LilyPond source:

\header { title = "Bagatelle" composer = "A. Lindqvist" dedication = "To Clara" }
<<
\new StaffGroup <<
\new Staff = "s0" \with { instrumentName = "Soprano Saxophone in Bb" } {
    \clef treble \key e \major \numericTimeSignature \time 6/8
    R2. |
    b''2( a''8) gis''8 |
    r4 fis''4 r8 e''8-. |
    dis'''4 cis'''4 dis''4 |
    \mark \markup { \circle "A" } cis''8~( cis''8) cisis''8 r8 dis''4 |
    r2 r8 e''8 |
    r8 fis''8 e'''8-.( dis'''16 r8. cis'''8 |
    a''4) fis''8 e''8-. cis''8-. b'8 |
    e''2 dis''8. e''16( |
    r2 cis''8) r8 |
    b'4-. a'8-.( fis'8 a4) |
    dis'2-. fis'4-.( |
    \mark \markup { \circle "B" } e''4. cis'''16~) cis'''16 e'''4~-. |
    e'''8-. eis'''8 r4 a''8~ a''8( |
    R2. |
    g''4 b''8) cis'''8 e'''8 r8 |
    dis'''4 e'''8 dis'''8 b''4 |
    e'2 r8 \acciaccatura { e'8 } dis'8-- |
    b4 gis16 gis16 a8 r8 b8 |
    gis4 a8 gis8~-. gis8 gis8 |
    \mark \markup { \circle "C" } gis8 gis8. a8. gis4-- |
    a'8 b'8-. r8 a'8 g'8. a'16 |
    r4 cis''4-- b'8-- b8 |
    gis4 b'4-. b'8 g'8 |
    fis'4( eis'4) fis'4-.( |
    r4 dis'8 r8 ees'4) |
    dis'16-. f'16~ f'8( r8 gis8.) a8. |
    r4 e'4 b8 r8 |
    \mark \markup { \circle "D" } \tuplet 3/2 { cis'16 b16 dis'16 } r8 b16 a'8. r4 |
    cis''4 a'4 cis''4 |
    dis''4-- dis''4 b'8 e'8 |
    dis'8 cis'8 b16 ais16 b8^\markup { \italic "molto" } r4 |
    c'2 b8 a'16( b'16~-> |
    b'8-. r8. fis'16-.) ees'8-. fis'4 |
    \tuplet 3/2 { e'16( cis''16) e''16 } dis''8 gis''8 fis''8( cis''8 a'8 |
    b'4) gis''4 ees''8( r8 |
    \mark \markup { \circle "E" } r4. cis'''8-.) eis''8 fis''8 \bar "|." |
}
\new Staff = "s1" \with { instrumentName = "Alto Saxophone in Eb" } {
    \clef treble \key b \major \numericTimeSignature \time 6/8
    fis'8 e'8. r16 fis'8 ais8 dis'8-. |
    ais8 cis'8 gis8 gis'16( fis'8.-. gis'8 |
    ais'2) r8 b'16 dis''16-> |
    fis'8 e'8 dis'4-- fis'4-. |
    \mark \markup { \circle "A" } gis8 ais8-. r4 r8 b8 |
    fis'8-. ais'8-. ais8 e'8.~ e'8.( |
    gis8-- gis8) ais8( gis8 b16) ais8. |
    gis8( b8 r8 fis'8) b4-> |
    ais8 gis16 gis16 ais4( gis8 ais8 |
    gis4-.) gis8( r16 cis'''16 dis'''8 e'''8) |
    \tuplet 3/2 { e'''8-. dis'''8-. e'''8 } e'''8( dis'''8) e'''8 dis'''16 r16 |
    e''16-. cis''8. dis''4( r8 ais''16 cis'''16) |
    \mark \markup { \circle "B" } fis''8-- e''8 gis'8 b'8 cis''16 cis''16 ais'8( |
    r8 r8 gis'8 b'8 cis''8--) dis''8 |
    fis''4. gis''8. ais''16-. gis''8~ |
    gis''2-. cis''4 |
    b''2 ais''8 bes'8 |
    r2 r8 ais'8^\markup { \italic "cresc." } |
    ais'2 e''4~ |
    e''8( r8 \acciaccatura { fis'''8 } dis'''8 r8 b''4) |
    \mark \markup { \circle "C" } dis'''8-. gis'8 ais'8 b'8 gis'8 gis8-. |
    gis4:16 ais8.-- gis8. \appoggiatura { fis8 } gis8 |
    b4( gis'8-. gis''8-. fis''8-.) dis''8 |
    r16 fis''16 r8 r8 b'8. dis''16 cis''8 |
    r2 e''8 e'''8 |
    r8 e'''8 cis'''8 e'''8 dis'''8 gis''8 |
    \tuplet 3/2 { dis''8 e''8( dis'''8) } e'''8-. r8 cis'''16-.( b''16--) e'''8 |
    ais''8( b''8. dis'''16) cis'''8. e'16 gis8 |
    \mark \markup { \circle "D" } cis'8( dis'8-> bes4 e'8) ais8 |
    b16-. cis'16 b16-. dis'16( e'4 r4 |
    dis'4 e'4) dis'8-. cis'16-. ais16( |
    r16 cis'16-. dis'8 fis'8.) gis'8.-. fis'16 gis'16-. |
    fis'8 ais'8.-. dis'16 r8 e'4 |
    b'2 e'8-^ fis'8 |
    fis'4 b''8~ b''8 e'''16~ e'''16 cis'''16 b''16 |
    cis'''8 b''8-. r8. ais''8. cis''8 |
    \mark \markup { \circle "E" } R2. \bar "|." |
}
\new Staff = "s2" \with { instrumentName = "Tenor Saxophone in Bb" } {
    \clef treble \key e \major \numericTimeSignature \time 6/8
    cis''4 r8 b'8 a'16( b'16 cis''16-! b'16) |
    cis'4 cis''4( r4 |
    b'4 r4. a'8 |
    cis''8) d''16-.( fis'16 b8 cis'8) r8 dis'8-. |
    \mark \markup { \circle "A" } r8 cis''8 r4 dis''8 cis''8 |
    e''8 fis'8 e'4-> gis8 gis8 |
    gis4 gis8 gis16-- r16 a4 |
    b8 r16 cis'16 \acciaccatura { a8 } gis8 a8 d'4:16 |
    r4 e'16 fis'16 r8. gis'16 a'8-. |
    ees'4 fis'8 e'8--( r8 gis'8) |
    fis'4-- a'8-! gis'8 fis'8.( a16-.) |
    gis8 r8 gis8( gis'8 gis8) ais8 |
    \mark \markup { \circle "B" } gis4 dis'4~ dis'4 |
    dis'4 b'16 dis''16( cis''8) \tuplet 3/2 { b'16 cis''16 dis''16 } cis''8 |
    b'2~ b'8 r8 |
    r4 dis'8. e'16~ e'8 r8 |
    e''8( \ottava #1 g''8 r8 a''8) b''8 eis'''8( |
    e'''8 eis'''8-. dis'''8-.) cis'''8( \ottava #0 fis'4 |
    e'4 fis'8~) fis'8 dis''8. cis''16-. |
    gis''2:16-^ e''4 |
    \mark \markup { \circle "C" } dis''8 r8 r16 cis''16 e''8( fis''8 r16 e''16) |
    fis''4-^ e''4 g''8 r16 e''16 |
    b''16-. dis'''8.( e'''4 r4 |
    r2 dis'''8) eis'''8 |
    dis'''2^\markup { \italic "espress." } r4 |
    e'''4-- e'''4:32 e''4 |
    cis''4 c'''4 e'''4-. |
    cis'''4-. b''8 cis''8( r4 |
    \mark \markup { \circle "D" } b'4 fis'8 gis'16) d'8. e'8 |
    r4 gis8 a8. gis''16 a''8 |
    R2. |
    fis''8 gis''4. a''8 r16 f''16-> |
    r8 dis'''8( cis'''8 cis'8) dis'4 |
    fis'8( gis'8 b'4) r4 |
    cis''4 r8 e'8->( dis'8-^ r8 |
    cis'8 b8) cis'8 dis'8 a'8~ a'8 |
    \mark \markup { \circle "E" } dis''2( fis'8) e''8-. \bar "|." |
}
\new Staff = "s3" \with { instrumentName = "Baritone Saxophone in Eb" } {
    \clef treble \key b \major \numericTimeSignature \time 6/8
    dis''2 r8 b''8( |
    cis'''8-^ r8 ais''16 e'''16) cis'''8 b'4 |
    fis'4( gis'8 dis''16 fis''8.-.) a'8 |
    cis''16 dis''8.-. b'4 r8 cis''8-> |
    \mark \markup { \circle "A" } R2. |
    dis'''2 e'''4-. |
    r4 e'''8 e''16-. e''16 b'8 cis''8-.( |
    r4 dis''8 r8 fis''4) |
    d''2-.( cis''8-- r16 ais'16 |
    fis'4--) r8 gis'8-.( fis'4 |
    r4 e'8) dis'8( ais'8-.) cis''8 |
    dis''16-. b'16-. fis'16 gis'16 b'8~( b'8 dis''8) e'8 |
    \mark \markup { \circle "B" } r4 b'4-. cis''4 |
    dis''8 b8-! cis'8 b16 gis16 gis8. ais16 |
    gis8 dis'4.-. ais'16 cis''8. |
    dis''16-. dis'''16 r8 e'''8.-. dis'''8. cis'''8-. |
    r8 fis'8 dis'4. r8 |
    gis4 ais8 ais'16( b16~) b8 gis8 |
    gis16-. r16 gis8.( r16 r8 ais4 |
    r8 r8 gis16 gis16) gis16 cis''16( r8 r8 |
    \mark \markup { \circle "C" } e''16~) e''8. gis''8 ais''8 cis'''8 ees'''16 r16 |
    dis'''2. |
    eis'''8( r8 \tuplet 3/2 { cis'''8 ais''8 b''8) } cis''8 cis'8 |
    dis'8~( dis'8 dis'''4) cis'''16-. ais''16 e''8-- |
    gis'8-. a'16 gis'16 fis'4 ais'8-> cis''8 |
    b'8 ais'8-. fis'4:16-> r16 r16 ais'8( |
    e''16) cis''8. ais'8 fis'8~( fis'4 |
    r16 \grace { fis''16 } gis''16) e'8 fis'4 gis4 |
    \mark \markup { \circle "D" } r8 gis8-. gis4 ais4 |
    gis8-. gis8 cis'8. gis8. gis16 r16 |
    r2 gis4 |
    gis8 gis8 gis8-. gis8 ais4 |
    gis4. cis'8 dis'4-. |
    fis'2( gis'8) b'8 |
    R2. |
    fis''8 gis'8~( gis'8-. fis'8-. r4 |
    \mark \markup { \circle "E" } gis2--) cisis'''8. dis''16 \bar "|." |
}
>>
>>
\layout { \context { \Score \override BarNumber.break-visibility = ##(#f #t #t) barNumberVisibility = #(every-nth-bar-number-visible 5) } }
--------------------------------
* **Problem to solve**: Pull out every line of the records above that includes the string "with". Case counts.

* **Solution for this task**:
\new Staff = "s0" \with { instrumentName = "Soprano Saxophone in Bb" } {
\new Staff = "s1" \with { instrumentName = "Alto Saxophone in Eb" } {
\new Staff = "s2" \with { instrumentName = "Tenor Saxophone in Bb" } {
\new Staff = "s3" \with { instrumentName = "Baritone Saxophone in Eb" } {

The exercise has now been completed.